Output the full listing below exactly, without the pictures.

--- Dataset content ---
★ ★ ★ ★ ★ ★ ★
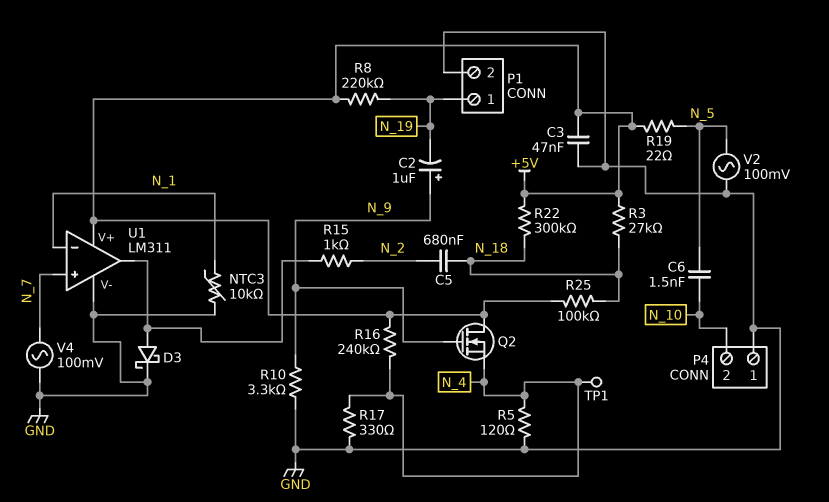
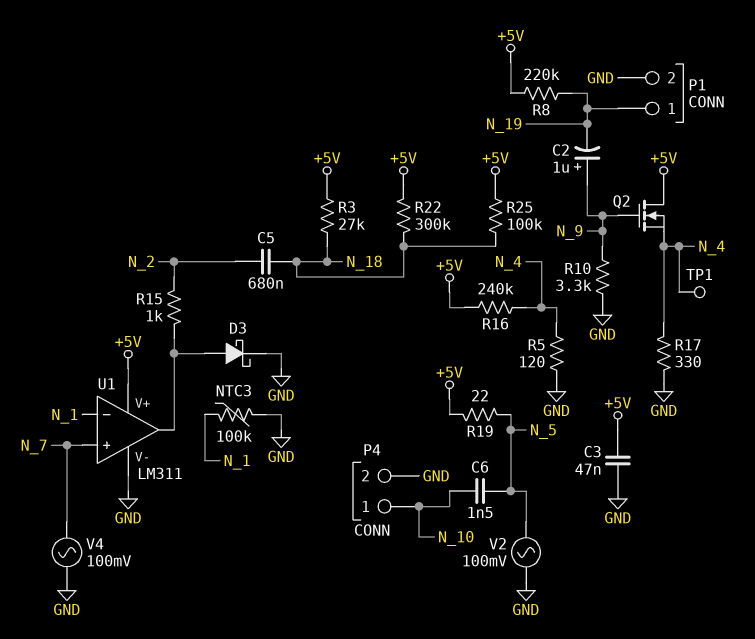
NTC3: 10k (GND, N_1) -> 100k (GND, N_1)
P4 pin 1: GND -> N_10
P4 pin 2: N_10 -> GND

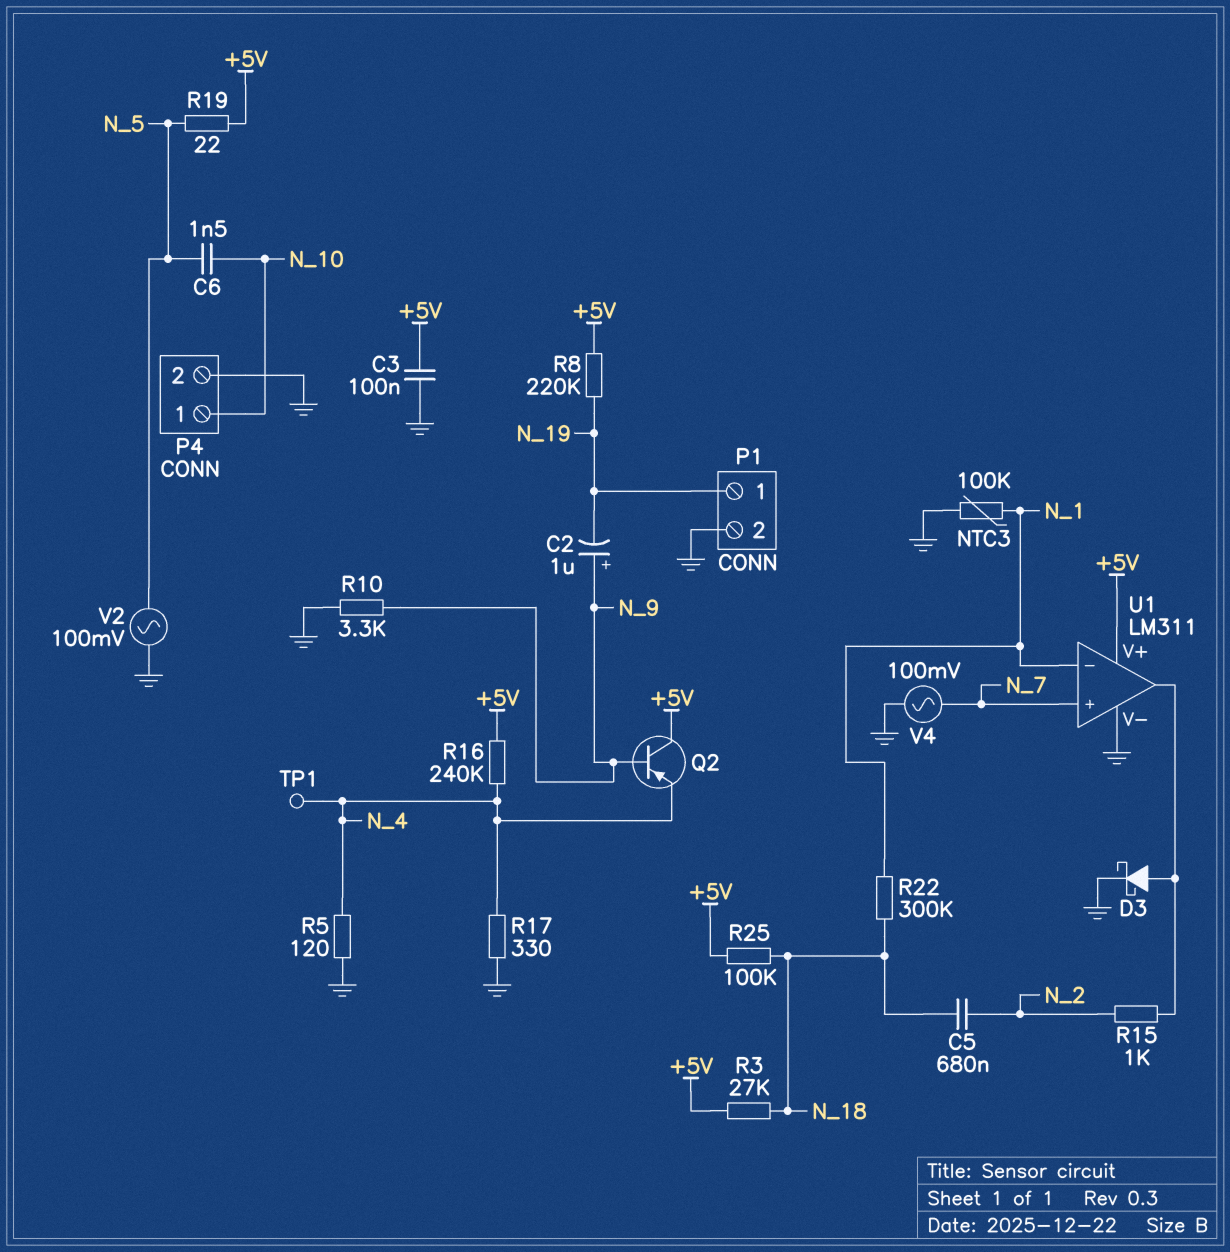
C3: 47nF (+5V, GND) -> 100nF (+5V, GND)
Q2: NMOS (G N_9, D +5V, S N_4) -> PNP (B N_9, C +5V, E N_4)
R22: 300k (+5V, N_18) -> 300k (N_1, N_18)

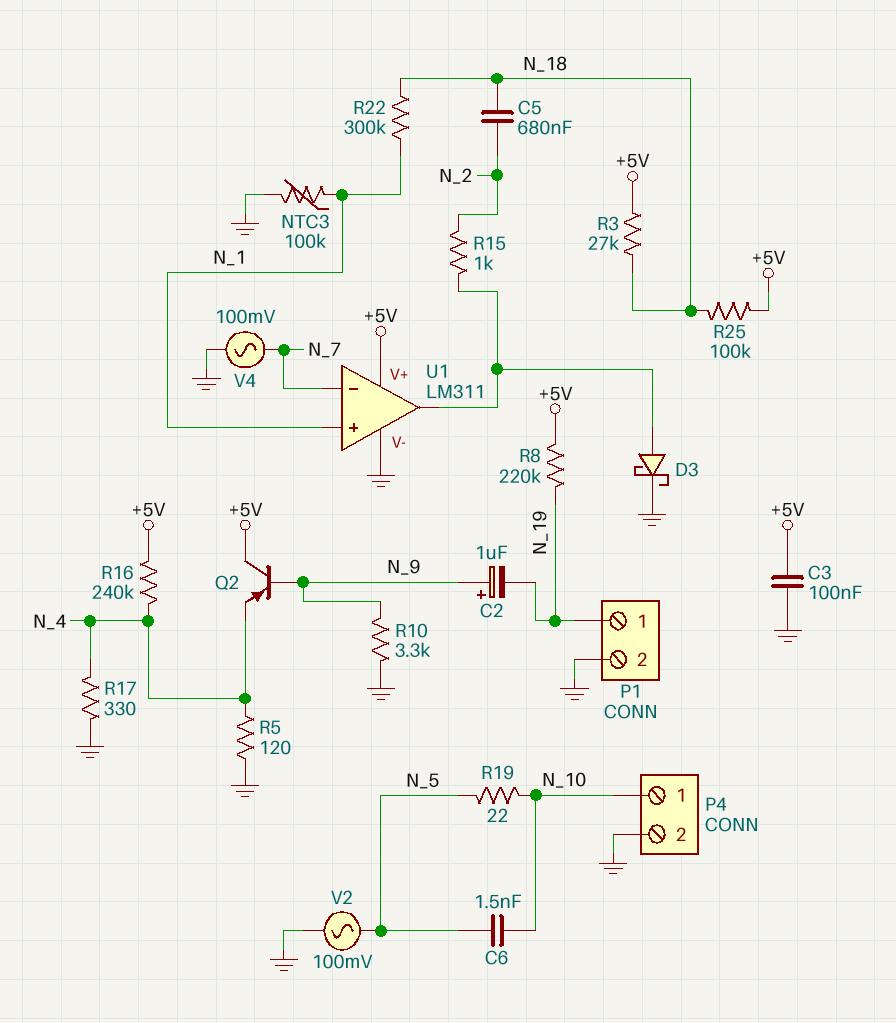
R19: 22 (+5V, N_5) -> 22 (N_5, N_10)
TP1: test point (N_4) -> none
U1 pin in+: N_7 -> N_1
U1 pin in-: N_1 -> N_7

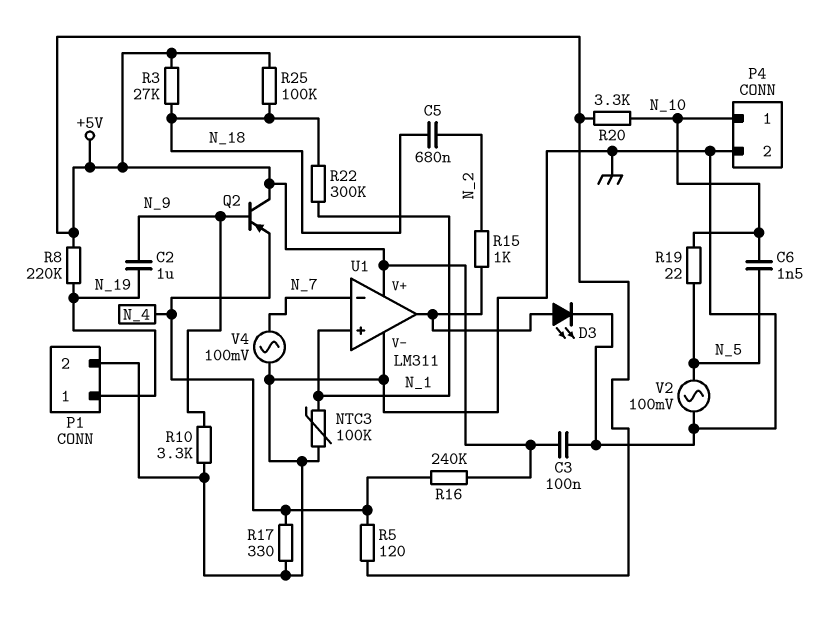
C2: 1uF (plus N_9, minus N_19) -> 1uF (N_9, N_19)
D3: schottky (A U1/out, K GND) -> LED (A U1/out, K GND)
R5: 120 (GND, N_4) -> 120 (+5V, N_4)
R20: none -> 3.3k (+5V, N_10)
★ ★ ★ ★ ★ ★ ★
--- Expected answer ---
NTC3: 10k (GND, N_1) -> 100k (GND, N_1)
P4 pin 1: GND -> N_10
P4 pin 2: N_10 -> GND

C3: 47nF (+5V, GND) -> 100nF (+5V, GND)
Q2: NMOS (G N_9, D +5V, S N_4) -> PNP (B N_9, C +5V, E N_4)
R22: 300k (+5V, N_18) -> 300k (N_1, N_18)

R19: 22 (+5V, N_5) -> 22 (N_5, N_10)
TP1: test point (N_4) -> none
U1 pin in+: N_7 -> N_1
U1 pin in-: N_1 -> N_7

C2: 1uF (plus N_9, minus N_19) -> 1uF (N_9, N_19)
D3: schottky (A U1/out, K GND) -> LED (A U1/out, K GND)
R5: 120 (GND, N_4) -> 120 (+5V, N_4)
R20: none -> 3.3k (+5V, N_10)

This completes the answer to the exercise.